About this task:
The data below should be copied out exactly, with its pictures omitted.

Data extract:

·····

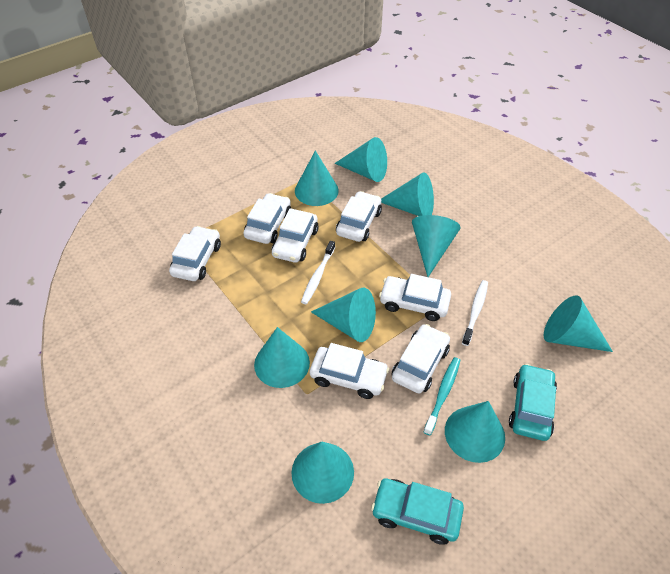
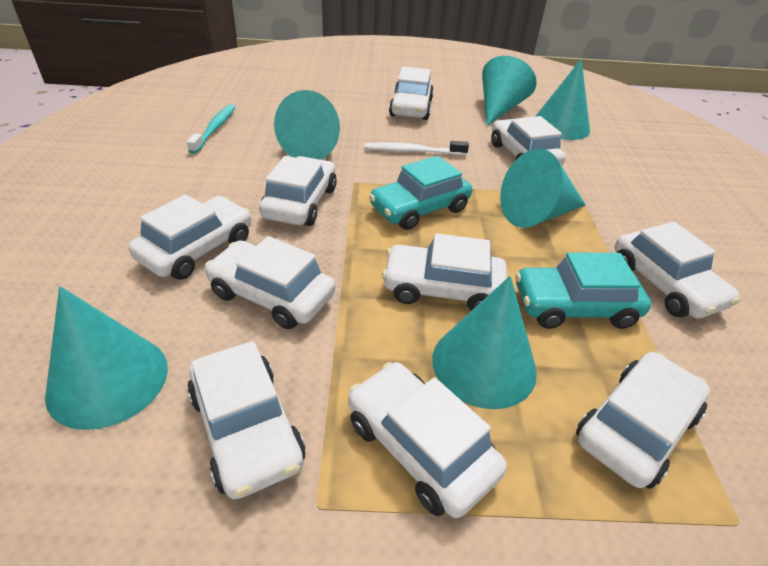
turquoise cone: 9 -> 6
white car: 7 -> 10
white toothbrush: 2 -> 1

·····

Task result:
turquoise cone: 9 -> 6
white car: 7 -> 10
white toothbrush: 2 -> 1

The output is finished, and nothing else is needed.